(What you have to do): The records that follow are to be transcribed in full, leaving out each picture.
- - -
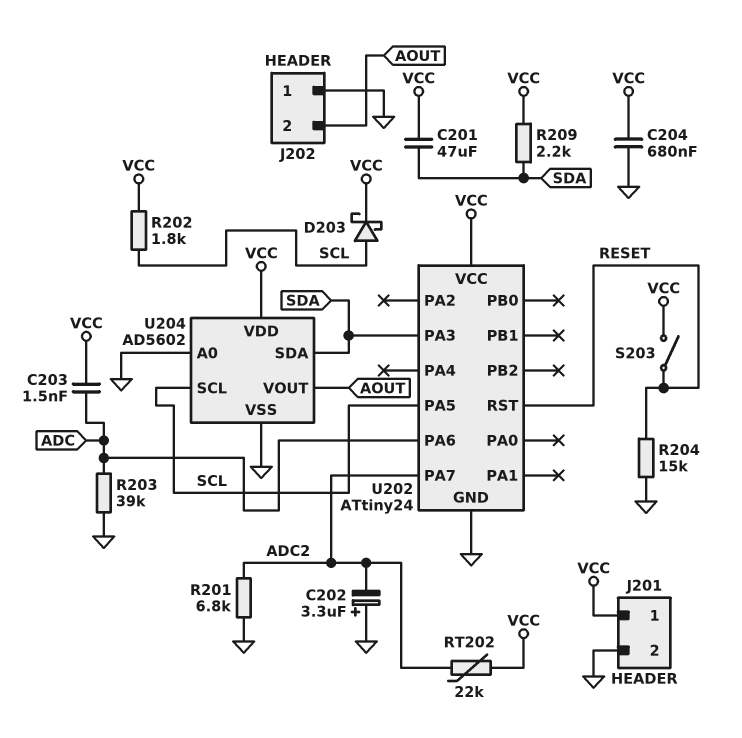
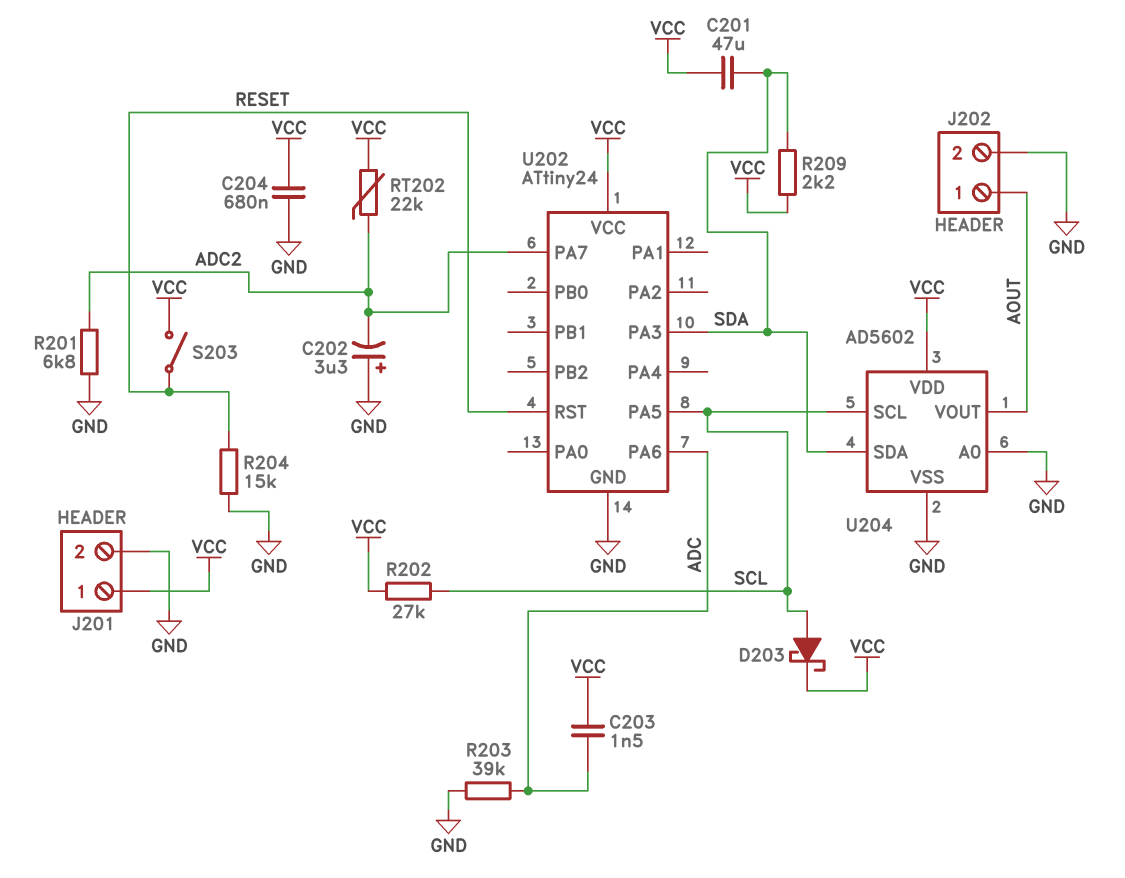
J202 pin 1: GND -> AOUT
J202 pin 2: AOUT -> GND
R202: 1.8k (SCL, VCC) -> 27k (SCL, VCC)

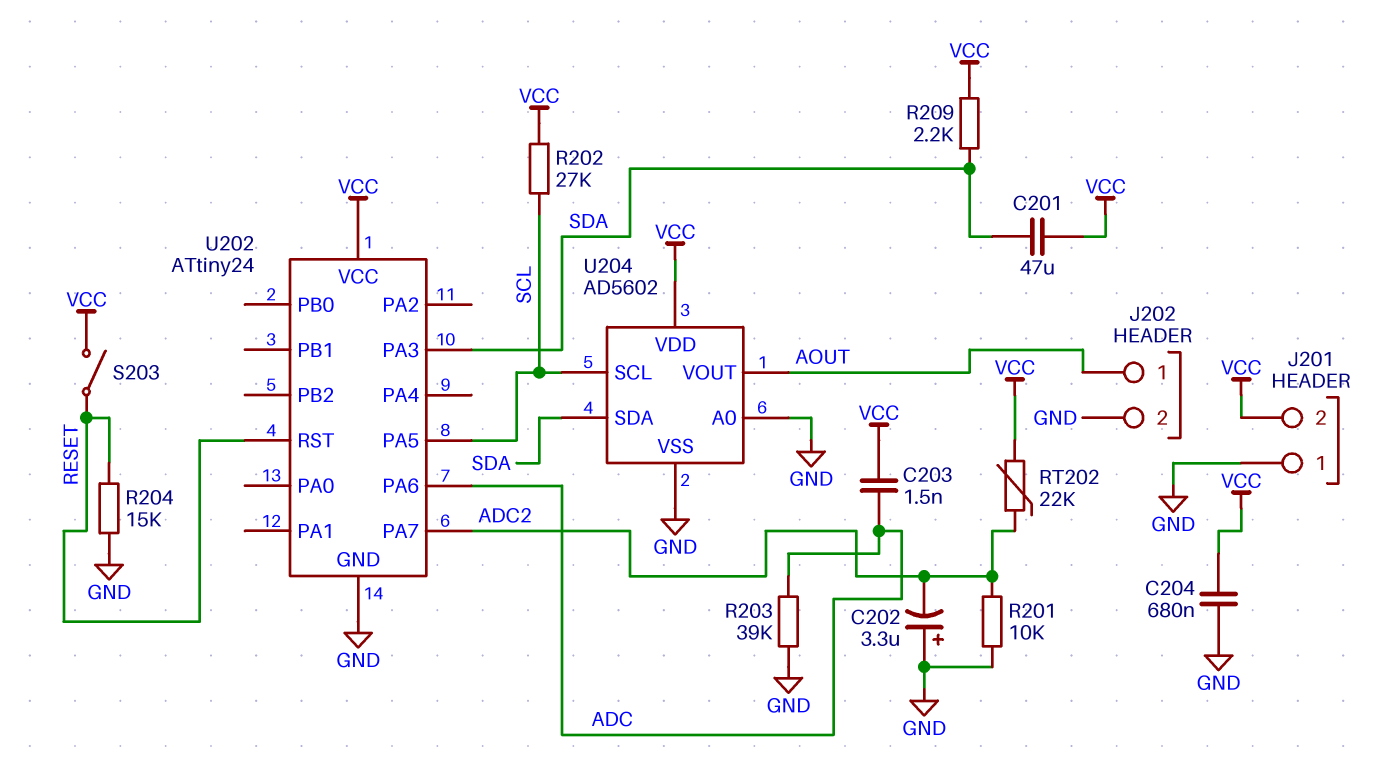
D203: schottky (A SCL, K VCC) -> none
J201 pin 1: VCC -> GND
J201 pin 2: GND -> VCC
R201: 6.8k (ADC2, GND) -> 10k (ADC2, GND)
- - -
(Answer box):
J202 pin 1: GND -> AOUT
J202 pin 2: AOUT -> GND
R202: 1.8k (SCL, VCC) -> 27k (SCL, VCC)

D203: schottky (A SCL, K VCC) -> none
J201 pin 1: VCC -> GND
J201 pin 2: GND -> VCC
R201: 6.8k (ADC2, GND) -> 10k (ADC2, GND)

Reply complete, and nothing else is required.